§ **Entries supplied**:
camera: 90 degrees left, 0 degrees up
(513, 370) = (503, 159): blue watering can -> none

==

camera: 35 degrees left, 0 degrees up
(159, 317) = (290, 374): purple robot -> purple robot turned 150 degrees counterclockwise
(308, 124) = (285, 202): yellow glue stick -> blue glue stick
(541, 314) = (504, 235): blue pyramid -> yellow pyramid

§ **Task to carry out**: Copy only this part of the entries above: the line with "(308, 124) = (285, 202): yellow", the line with "(541, 314) = (504, 235): blue", and the lines between, all exactly as written.

§ **Reply**:
(308, 124) = (285, 202): yellow glue stick -> blue glue stick
(541, 314) = (504, 235): blue pyramid -> yellow pyramid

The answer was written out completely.